** DATA SUPPLIED follows **
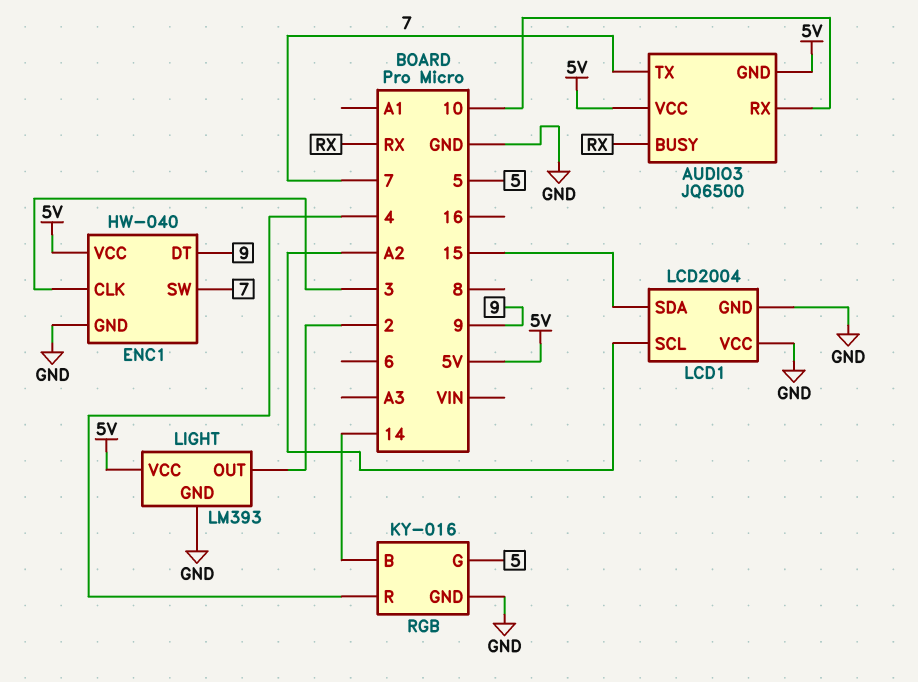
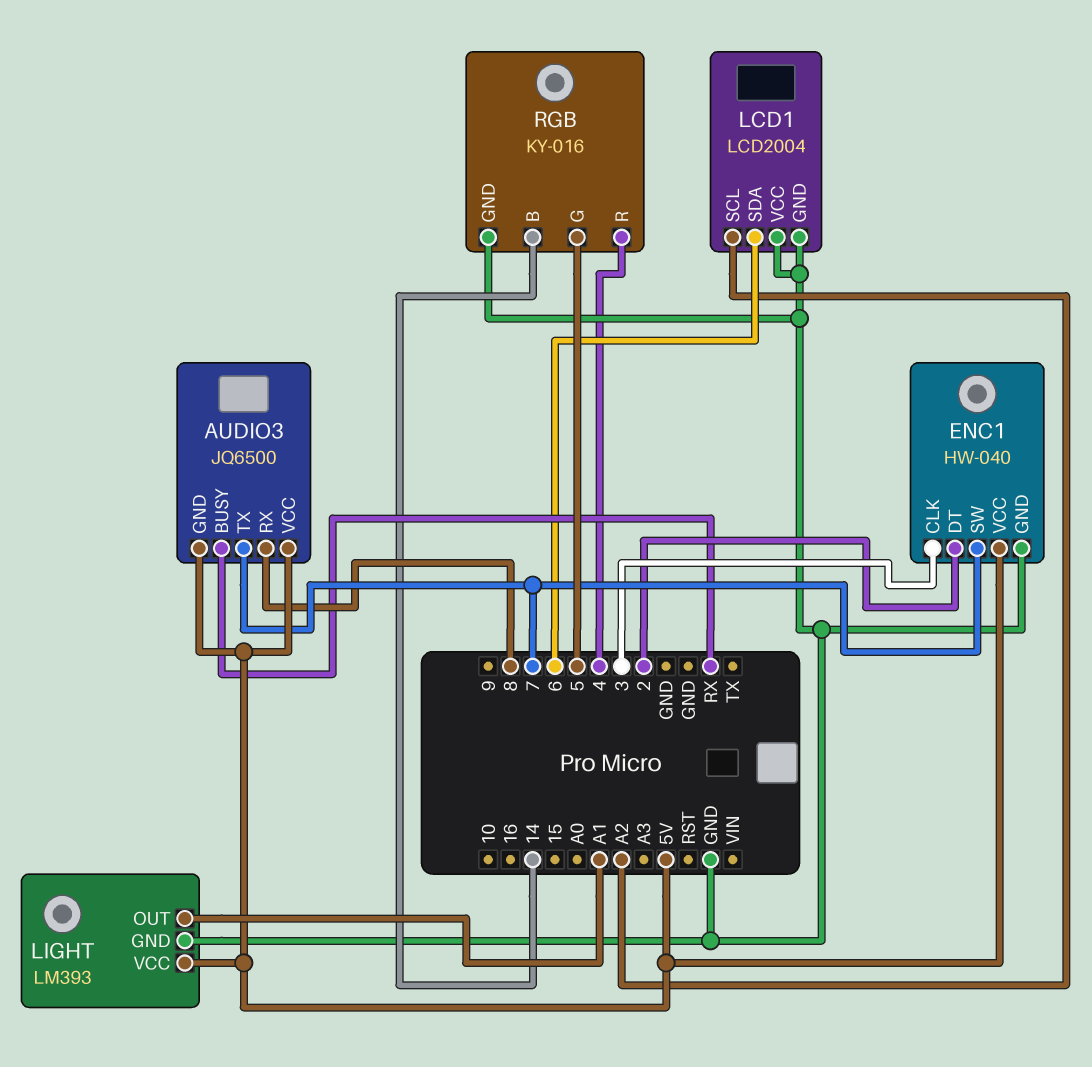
AUDIO3 pin RX: 10 -> 8
ENC1 pin DT: 9 -> 2
LCD1 pin SDA: 15 -> 6
LIGHT pin OUT: 2 -> A1

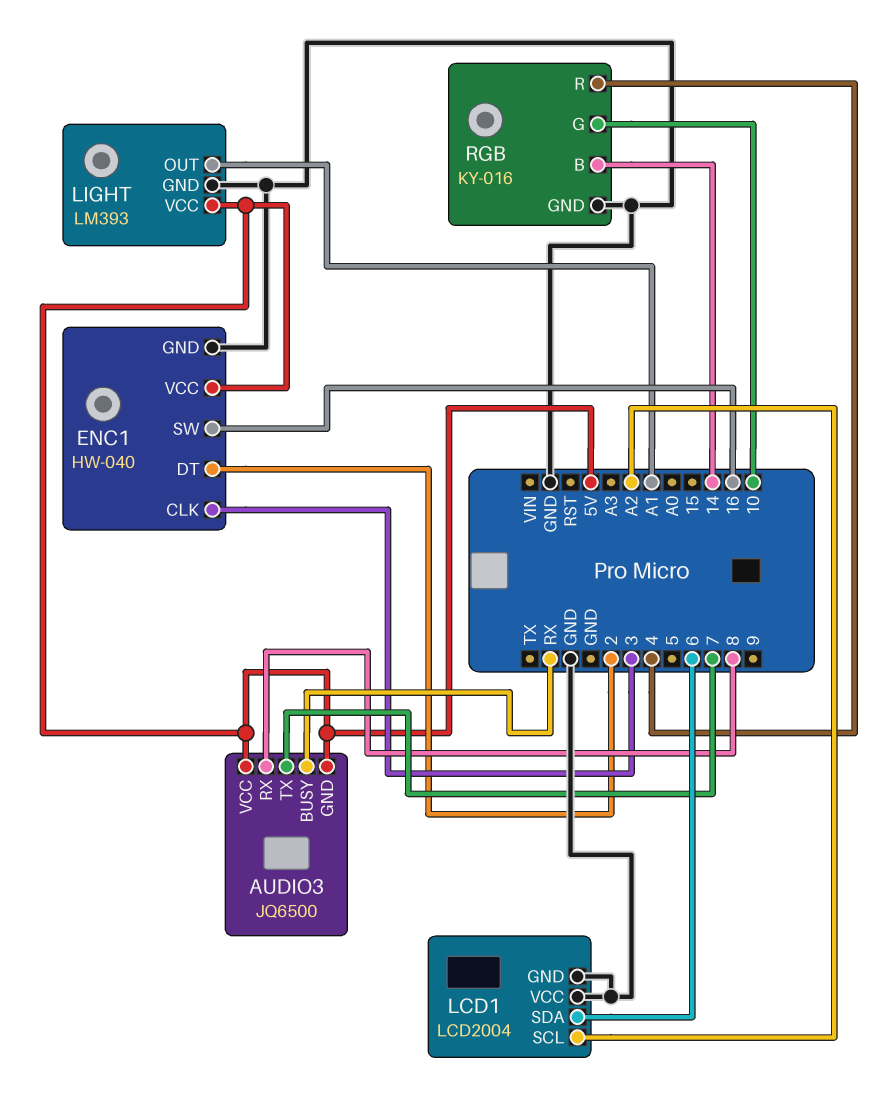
ENC1 pin SW: 7 -> 16
RGB pin G: 5 -> 10

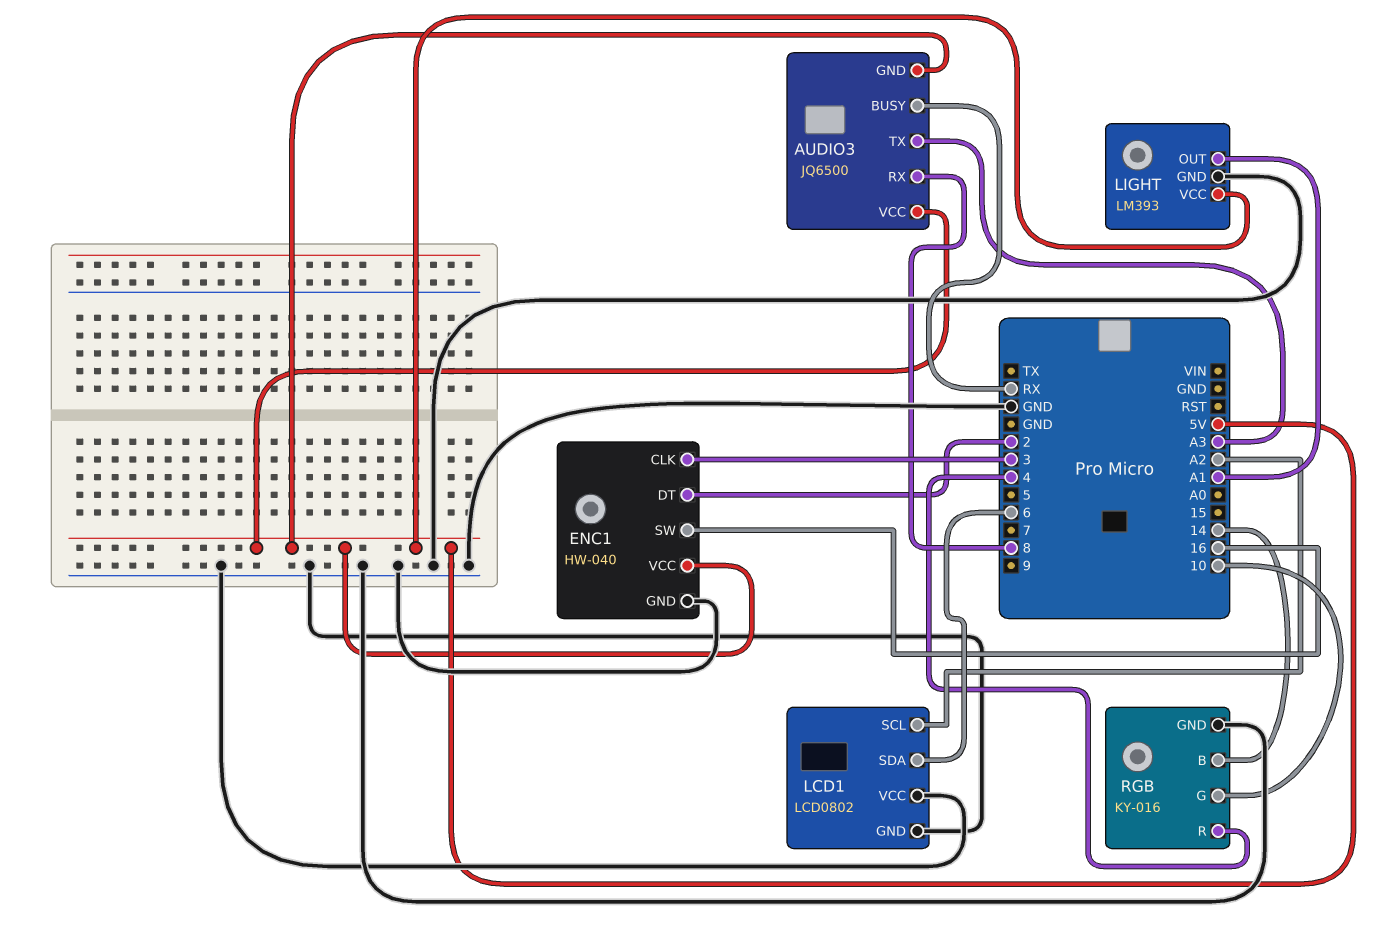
AUDIO3 pin TX: 7 -> A3
LCD1: LCD2004 -> LCD0802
** End of DATA SUPPLIED **
● **TASK OBJECTIVE**
An exact copy of all the records, free of pictures, is the expected answer.

● **EXERCISE SOLUTION**
AUDIO3 pin RX: 10 -> 8
ENC1 pin DT: 9 -> 2
LCD1 pin SDA: 15 -> 6
LIGHT pin OUT: 2 -> A1

ENC1 pin SW: 7 -> 16
RGB pin G: 5 -> 10

AUDIO3 pin TX: 7 -> A3
LCD1: LCD2004 -> LCD0802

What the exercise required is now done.